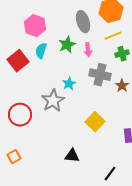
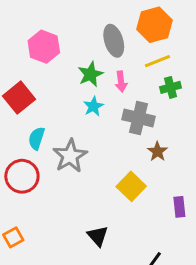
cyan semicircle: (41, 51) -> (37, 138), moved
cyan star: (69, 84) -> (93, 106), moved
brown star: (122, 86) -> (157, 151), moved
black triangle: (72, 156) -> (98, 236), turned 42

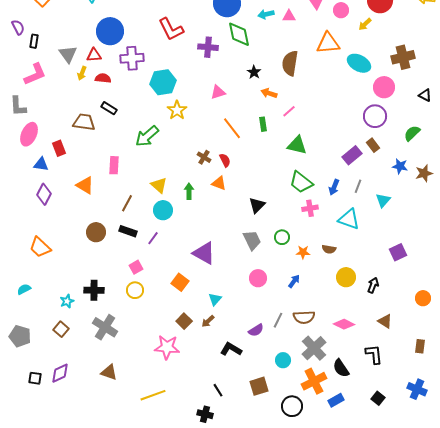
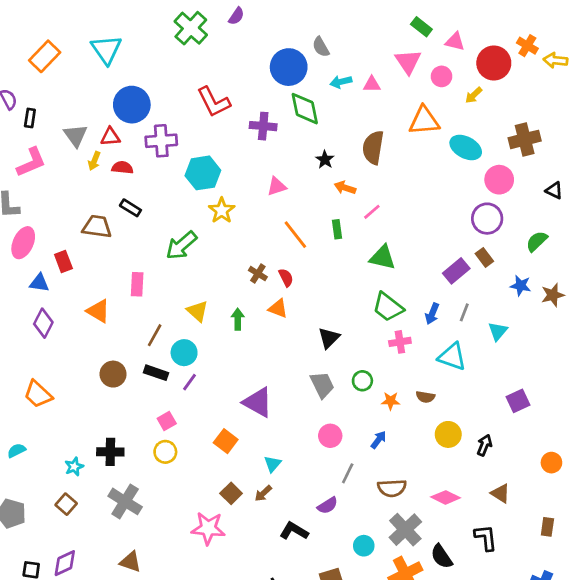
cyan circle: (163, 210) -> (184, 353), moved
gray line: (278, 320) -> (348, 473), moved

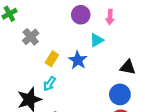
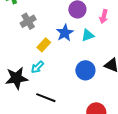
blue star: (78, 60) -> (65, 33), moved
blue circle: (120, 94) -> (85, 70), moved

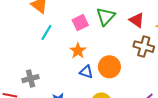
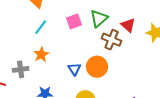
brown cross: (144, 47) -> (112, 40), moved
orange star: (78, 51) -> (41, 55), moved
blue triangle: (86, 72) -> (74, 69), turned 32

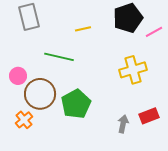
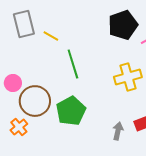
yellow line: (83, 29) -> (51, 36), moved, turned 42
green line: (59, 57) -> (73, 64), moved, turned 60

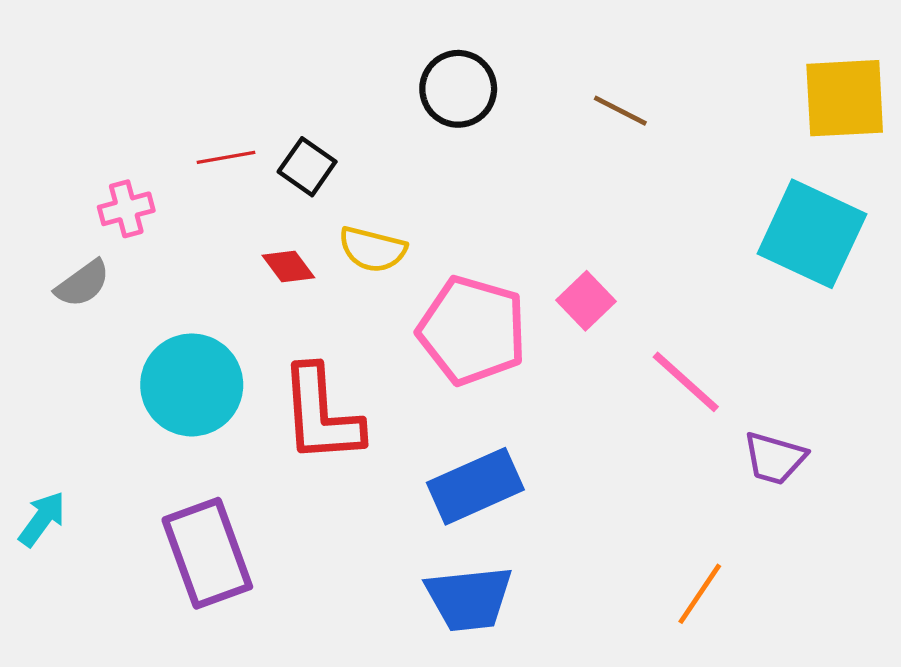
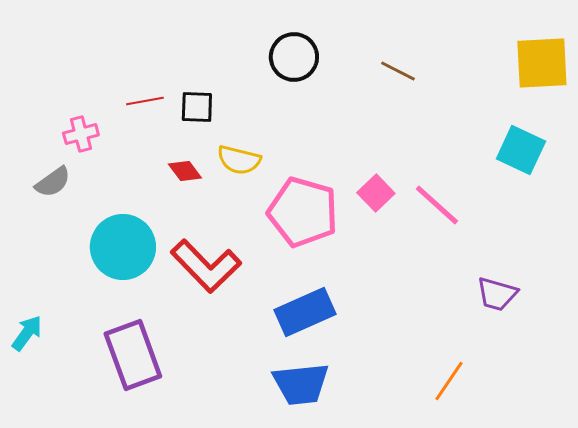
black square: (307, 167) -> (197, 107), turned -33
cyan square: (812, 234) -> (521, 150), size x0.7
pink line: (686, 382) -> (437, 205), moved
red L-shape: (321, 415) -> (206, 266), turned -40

★ ★ ★ ★ ★

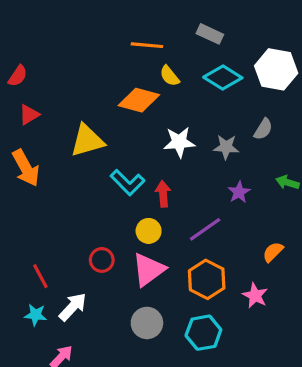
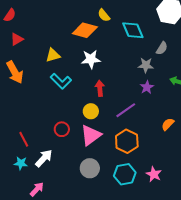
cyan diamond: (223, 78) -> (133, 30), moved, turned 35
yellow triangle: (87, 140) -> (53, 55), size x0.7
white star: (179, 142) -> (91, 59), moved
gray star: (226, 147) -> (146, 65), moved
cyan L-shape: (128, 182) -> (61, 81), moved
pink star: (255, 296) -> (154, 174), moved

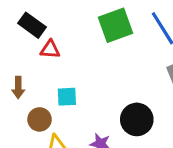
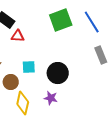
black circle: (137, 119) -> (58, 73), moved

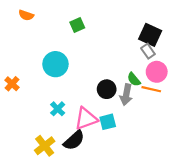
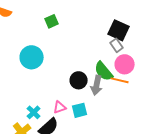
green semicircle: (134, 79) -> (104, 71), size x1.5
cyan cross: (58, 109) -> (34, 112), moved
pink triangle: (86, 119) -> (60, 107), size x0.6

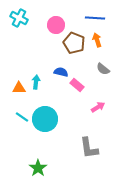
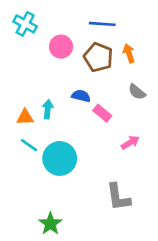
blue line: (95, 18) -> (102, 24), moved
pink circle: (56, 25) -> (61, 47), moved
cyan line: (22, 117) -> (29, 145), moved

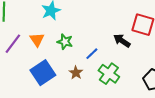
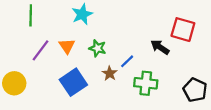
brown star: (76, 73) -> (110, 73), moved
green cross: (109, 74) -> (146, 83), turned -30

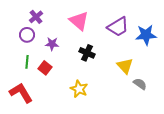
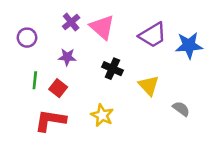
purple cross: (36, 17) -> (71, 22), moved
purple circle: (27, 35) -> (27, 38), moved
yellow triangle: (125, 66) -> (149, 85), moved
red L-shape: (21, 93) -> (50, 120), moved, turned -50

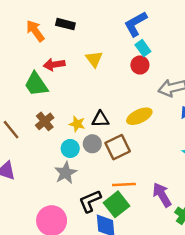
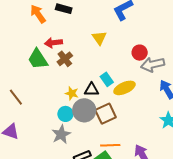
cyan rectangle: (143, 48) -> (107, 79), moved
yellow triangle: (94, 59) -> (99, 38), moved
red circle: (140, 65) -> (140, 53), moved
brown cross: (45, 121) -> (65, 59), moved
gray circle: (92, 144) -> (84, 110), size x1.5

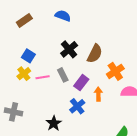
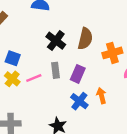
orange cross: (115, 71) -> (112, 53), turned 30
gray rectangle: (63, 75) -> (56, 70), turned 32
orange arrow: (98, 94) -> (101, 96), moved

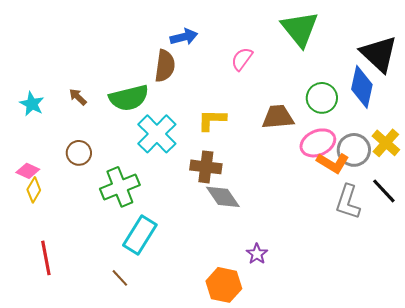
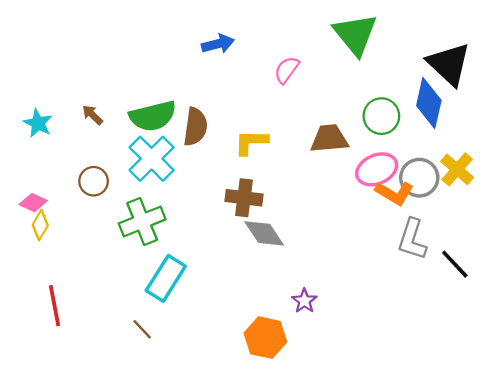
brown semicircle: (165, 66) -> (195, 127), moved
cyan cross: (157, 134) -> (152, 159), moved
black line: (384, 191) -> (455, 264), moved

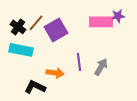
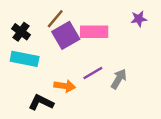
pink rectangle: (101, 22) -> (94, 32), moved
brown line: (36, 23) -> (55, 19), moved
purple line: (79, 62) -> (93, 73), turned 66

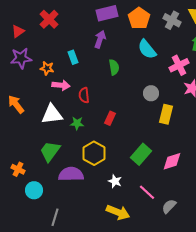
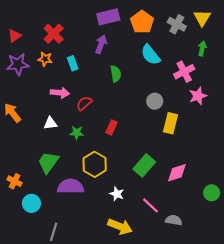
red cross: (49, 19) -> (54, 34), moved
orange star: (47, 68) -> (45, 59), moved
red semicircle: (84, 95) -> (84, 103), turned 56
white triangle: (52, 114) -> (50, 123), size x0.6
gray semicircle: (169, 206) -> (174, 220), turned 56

★ ★ ★ ★ ★

> [WHAT NEEDS TO BE DONE]
Beginning at the line above that contains "red L-shape: (21, 93)", repeat each line exactly through the one that contains "orange cross: (115, 71)", and leave out the pictures.

> [TASK RESULT]
red L-shape: (21, 93) -> (50, 120), moved, turned -50

cyan rectangle: (143, 48) -> (107, 79), moved
yellow triangle: (94, 59) -> (99, 38), moved
red circle: (140, 65) -> (140, 53), moved
brown cross: (45, 121) -> (65, 59), moved
gray circle: (92, 144) -> (84, 110), size x1.5

orange cross: (115, 71) -> (112, 53), turned 30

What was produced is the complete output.